[Collected data]

BEGIN

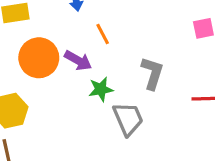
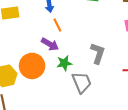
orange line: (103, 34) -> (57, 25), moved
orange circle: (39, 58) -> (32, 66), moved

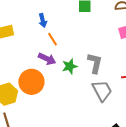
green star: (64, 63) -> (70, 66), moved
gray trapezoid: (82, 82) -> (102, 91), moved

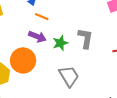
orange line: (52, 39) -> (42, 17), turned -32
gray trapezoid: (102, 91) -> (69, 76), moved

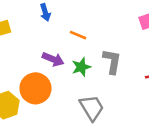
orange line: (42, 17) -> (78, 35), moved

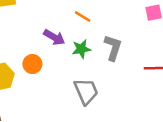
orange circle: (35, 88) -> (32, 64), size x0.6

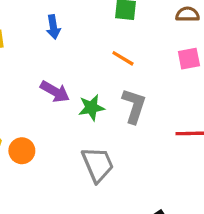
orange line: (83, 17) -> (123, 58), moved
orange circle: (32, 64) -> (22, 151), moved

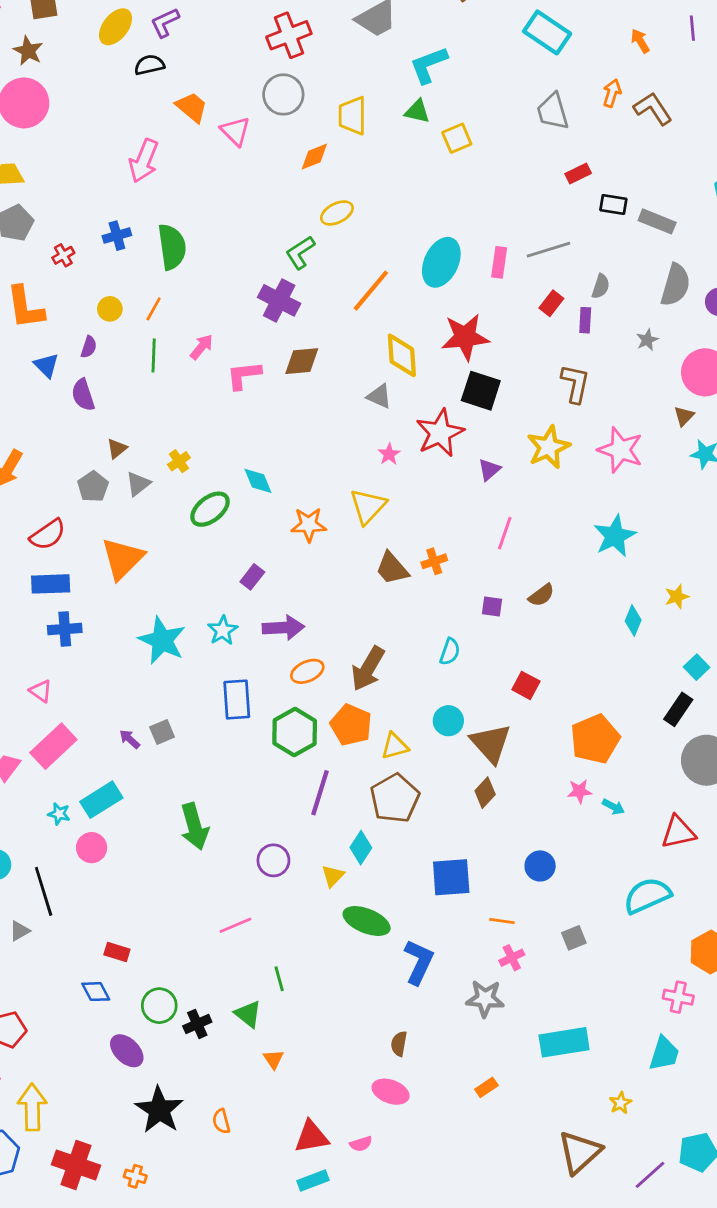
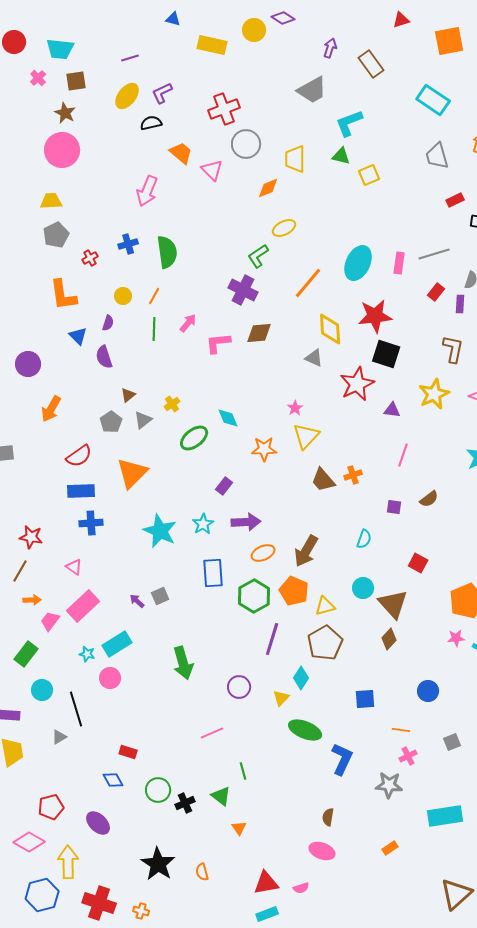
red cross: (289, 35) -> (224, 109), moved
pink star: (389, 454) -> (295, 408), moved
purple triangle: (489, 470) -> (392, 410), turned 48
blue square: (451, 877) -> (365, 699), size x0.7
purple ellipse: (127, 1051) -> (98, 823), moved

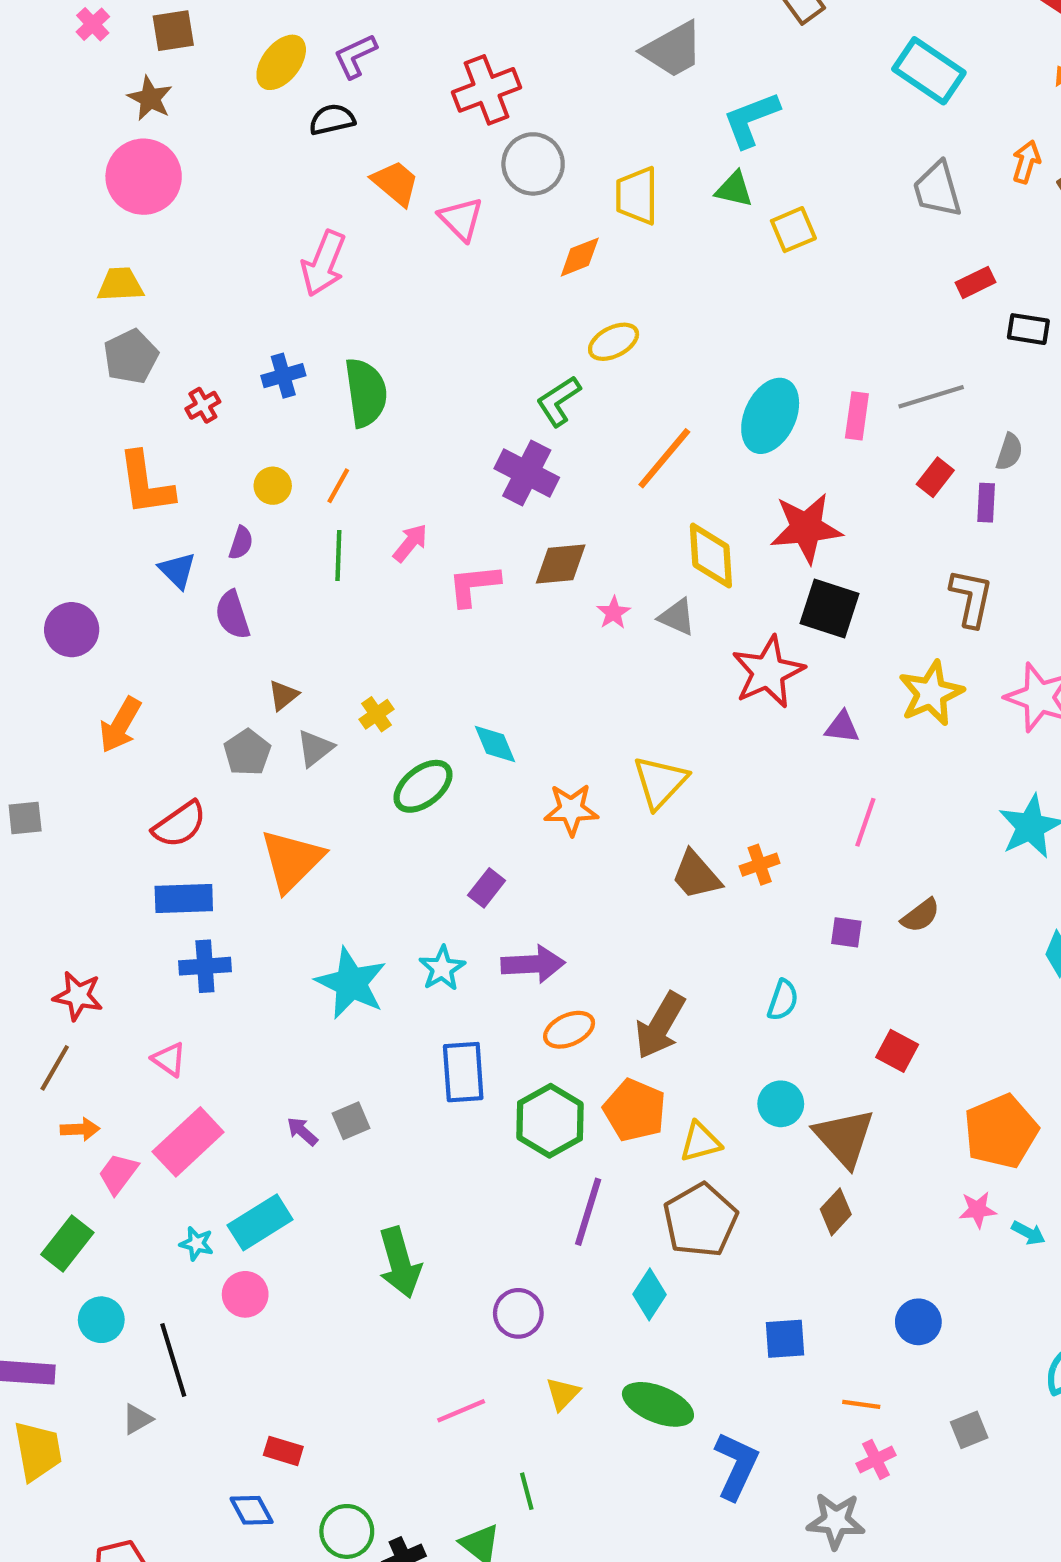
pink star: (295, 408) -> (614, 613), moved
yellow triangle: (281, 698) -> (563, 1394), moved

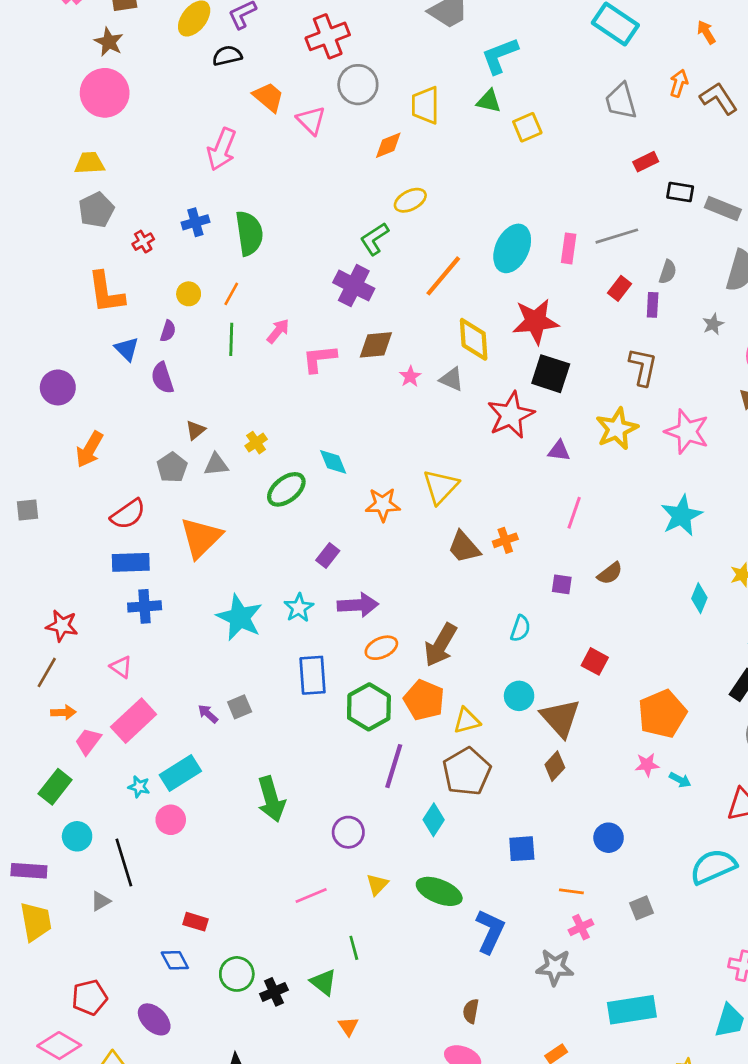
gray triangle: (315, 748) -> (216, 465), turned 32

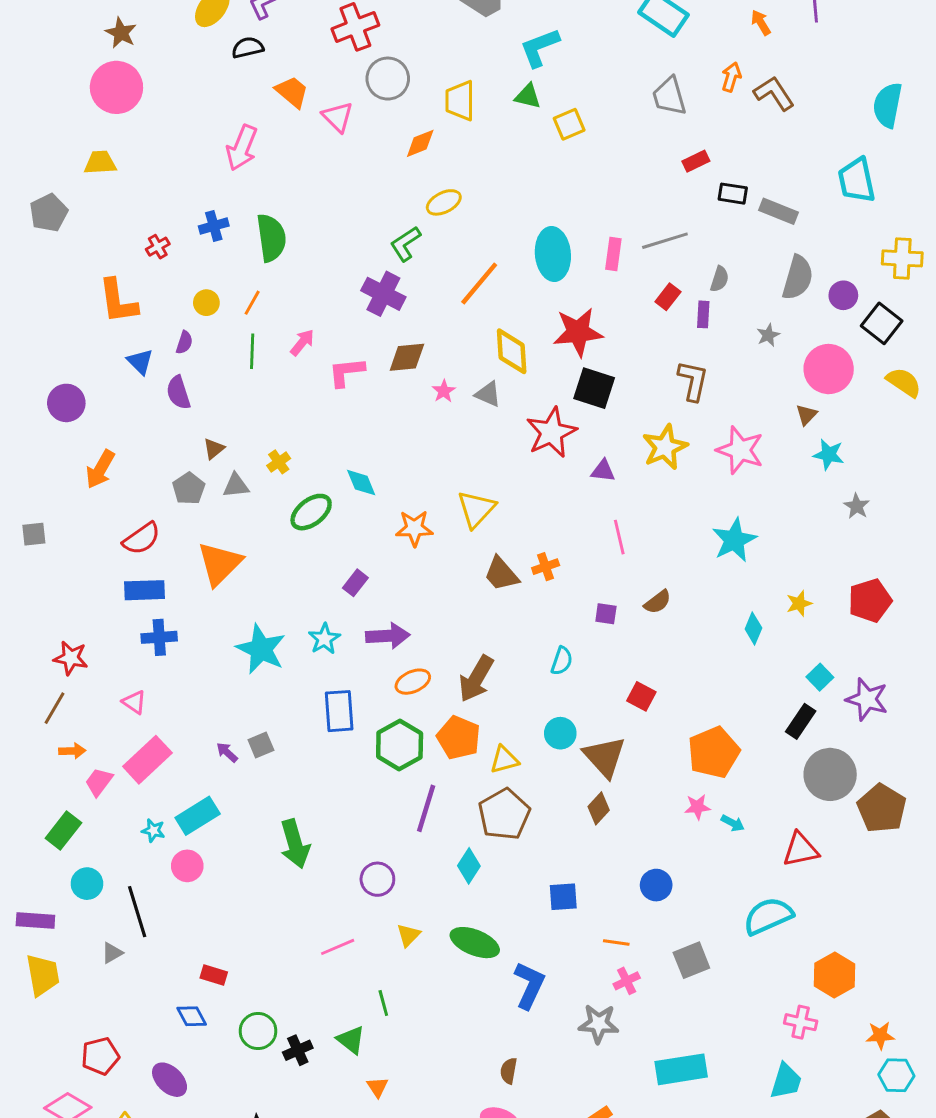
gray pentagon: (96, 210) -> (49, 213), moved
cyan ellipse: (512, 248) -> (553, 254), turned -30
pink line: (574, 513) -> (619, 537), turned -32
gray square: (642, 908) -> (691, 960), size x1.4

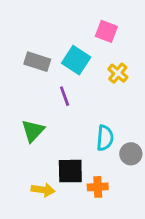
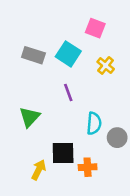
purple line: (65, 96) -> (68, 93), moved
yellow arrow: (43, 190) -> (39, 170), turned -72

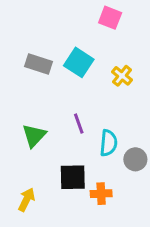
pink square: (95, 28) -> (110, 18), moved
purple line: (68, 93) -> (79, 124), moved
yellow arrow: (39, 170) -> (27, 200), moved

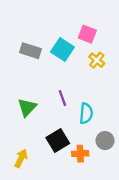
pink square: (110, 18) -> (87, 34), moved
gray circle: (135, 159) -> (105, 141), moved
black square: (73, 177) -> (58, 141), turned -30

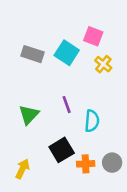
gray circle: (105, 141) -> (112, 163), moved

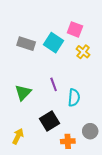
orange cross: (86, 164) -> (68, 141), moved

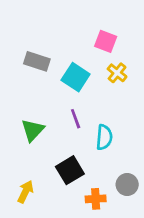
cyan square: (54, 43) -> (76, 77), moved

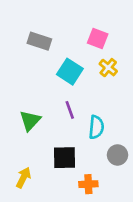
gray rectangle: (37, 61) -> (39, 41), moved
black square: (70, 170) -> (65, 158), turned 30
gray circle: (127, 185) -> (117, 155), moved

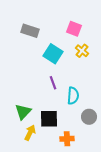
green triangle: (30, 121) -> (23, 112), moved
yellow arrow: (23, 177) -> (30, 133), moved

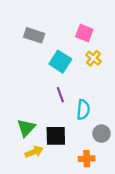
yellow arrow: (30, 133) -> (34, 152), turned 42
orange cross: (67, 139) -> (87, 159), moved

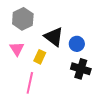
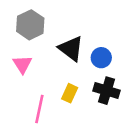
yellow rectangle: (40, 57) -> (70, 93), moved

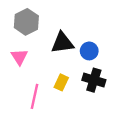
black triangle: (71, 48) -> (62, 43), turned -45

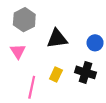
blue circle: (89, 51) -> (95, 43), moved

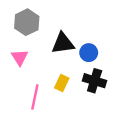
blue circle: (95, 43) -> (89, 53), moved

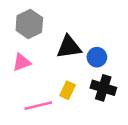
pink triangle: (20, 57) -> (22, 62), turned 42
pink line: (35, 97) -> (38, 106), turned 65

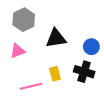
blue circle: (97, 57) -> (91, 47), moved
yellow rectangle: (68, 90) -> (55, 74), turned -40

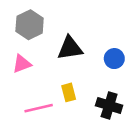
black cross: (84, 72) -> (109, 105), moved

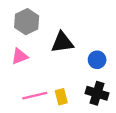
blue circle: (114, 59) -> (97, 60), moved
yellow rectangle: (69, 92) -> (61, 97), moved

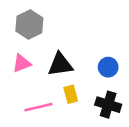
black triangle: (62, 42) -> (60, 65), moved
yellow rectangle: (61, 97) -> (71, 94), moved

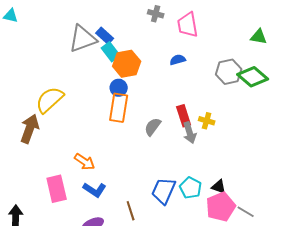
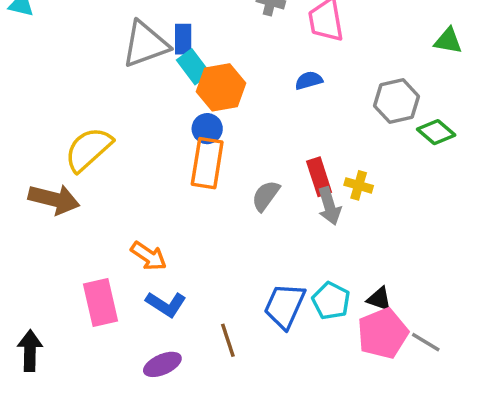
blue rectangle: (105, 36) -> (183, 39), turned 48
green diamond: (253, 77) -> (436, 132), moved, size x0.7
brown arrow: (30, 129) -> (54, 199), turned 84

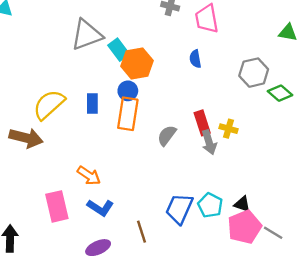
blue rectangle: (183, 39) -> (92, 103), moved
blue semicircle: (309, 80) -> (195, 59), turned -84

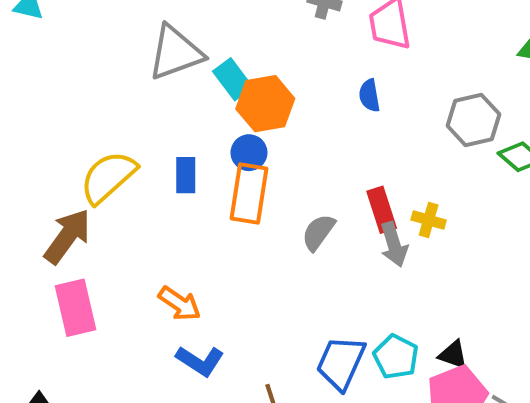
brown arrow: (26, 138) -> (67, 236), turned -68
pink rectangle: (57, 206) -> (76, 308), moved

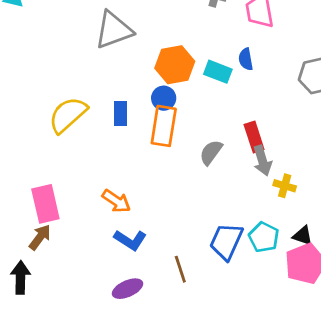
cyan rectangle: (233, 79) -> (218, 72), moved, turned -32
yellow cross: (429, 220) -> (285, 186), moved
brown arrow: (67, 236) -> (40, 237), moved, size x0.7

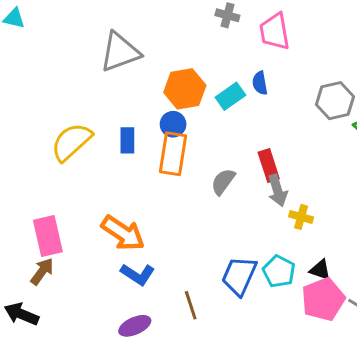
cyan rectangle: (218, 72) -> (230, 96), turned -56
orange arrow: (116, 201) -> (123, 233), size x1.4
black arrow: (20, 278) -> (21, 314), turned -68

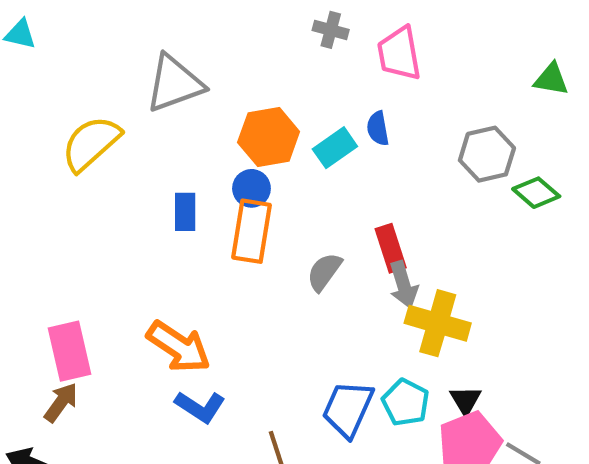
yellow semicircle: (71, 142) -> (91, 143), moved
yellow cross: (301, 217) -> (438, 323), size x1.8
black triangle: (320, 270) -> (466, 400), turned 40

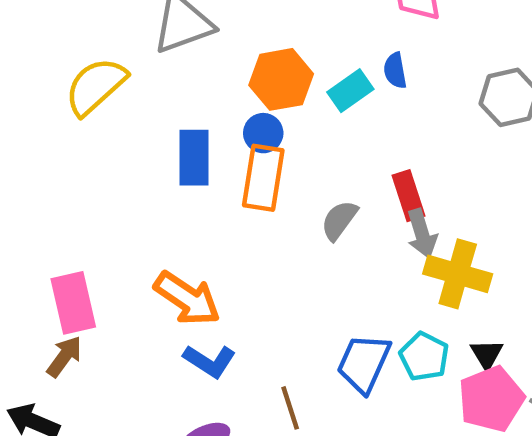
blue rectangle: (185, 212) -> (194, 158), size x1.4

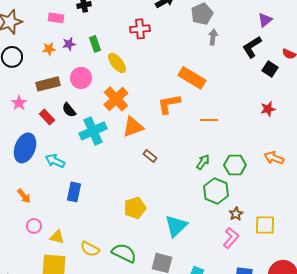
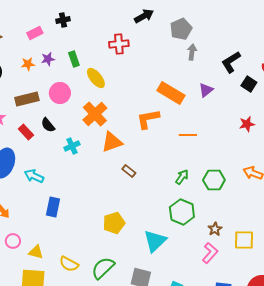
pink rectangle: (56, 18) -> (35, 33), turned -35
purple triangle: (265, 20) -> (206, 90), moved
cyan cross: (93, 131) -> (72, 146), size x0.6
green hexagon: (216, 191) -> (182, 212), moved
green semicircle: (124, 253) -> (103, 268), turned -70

END

▸ WHAT YOU NEED TO DO
The entries should be reproduced word for word, pictures omitted.

▸ REPLY
orange line: (103, 34) -> (57, 25), moved
orange circle: (39, 58) -> (32, 66), moved

green star: (64, 63) -> (70, 66), moved
gray trapezoid: (82, 82) -> (102, 91), moved

orange line: (52, 39) -> (42, 17), turned -32
gray trapezoid: (102, 91) -> (69, 76), moved

orange line: (42, 17) -> (78, 35), moved

orange circle: (35, 88) -> (32, 64), size x0.6

orange line: (83, 17) -> (123, 58), moved
orange circle: (32, 64) -> (22, 151), moved

red cross: (289, 35) -> (224, 109), moved
pink star: (389, 454) -> (295, 408), moved
purple triangle: (489, 470) -> (392, 410), turned 48
blue square: (451, 877) -> (365, 699), size x0.7
purple ellipse: (127, 1051) -> (98, 823), moved

pink star: (295, 408) -> (614, 613), moved
yellow triangle: (281, 698) -> (563, 1394), moved

gray triangle: (315, 748) -> (216, 465), turned 32

gray pentagon: (96, 210) -> (49, 213), moved
cyan ellipse: (512, 248) -> (553, 254), turned -30
pink line: (574, 513) -> (619, 537), turned -32
gray square: (642, 908) -> (691, 960), size x1.4

purple line: (65, 96) -> (68, 93), moved
yellow arrow: (43, 190) -> (39, 170), turned -72

pink square: (95, 28) -> (110, 18), moved
purple line: (68, 93) -> (79, 124), moved
yellow arrow: (39, 170) -> (27, 200), moved

pink square: (110, 18) -> (87, 34), moved
gray circle: (135, 159) -> (105, 141), moved
black square: (73, 177) -> (58, 141), turned -30

gray circle: (105, 141) -> (112, 163), moved

orange cross: (86, 164) -> (68, 141), moved

cyan square: (54, 43) -> (76, 77), moved

gray rectangle: (37, 61) -> (39, 41), moved
black square: (70, 170) -> (65, 158), turned 30
gray circle: (127, 185) -> (117, 155), moved

green triangle: (30, 121) -> (23, 112), moved
yellow arrow: (23, 177) -> (30, 133), moved

yellow arrow: (30, 133) -> (34, 152), turned 42
orange cross: (67, 139) -> (87, 159), moved

yellow rectangle: (40, 57) -> (70, 93), moved

black triangle: (71, 48) -> (62, 43), turned -45

blue circle: (89, 51) -> (95, 43), moved

blue circle: (95, 43) -> (89, 53), moved

pink triangle: (20, 57) -> (22, 62), turned 42
pink line: (35, 97) -> (38, 106), turned 65

blue circle: (97, 57) -> (91, 47), moved
yellow rectangle: (68, 90) -> (55, 74), turned -40

black cross: (84, 72) -> (109, 105), moved

blue circle: (114, 59) -> (97, 60), moved
yellow rectangle: (69, 92) -> (61, 97), moved

black triangle: (62, 42) -> (60, 65), moved
yellow rectangle: (61, 97) -> (71, 94), moved

blue rectangle: (105, 36) -> (183, 39), turned 48
green diamond: (253, 77) -> (436, 132), moved, size x0.7
brown arrow: (30, 129) -> (54, 199), turned 84

blue rectangle: (183, 39) -> (92, 103), moved
blue semicircle: (309, 80) -> (195, 59), turned -84

brown arrow: (26, 138) -> (67, 236), turned -68
pink rectangle: (57, 206) -> (76, 308), moved

cyan rectangle: (233, 79) -> (218, 72), moved, turned -32
yellow cross: (429, 220) -> (285, 186), moved
brown arrow: (67, 236) -> (40, 237), moved, size x0.7

cyan rectangle: (218, 72) -> (230, 96), turned -56
orange arrow: (116, 201) -> (123, 233), size x1.4
black arrow: (20, 278) -> (21, 314), turned -68

yellow semicircle: (71, 142) -> (91, 143), moved
yellow cross: (301, 217) -> (438, 323), size x1.8
black triangle: (320, 270) -> (466, 400), turned 40

blue rectangle: (185, 212) -> (194, 158), size x1.4

pink rectangle: (56, 18) -> (35, 33), turned -35
purple triangle: (265, 20) -> (206, 90), moved
cyan cross: (93, 131) -> (72, 146), size x0.6
green hexagon: (216, 191) -> (182, 212), moved
green semicircle: (124, 253) -> (103, 268), turned -70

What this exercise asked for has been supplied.